Every line below is to be set down again exactly; any image stays out.

* [Dataset excerpt]:
■ ■ ■

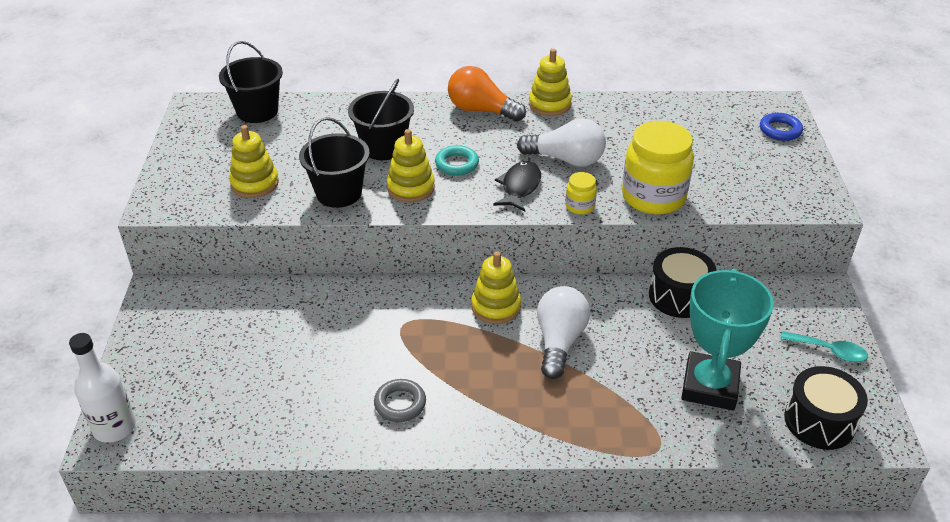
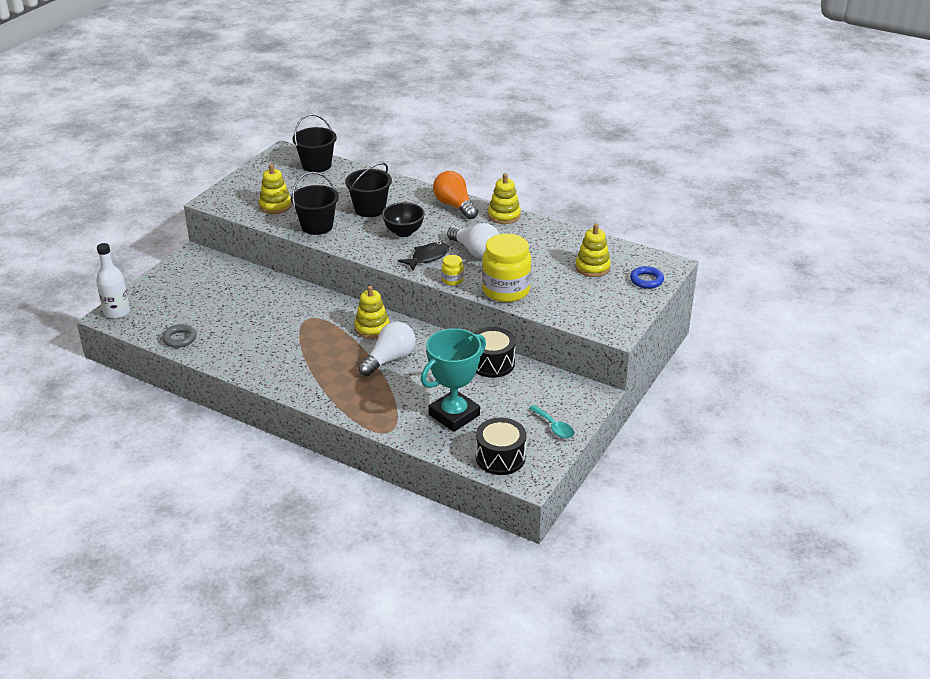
camera: 30 degrees right, 5 degrees down
(400, 403) = (268, 356): grey ring -> grey ring (179, 339)
(411, 188) = (361, 237): yellow stacking toy -> yellow stacking toy (592, 267)
(457, 164) = (403, 232): turquoise ring -> black bowl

■ ■ ■

* [Finished task]:
camera: 30 degrees right, 5 degrees down
(400, 403) = (268, 356): grey ring -> grey ring (179, 339)
(411, 188) = (361, 237): yellow stacking toy -> yellow stacking toy (592, 267)
(457, 164) = (403, 232): turquoise ring -> black bowl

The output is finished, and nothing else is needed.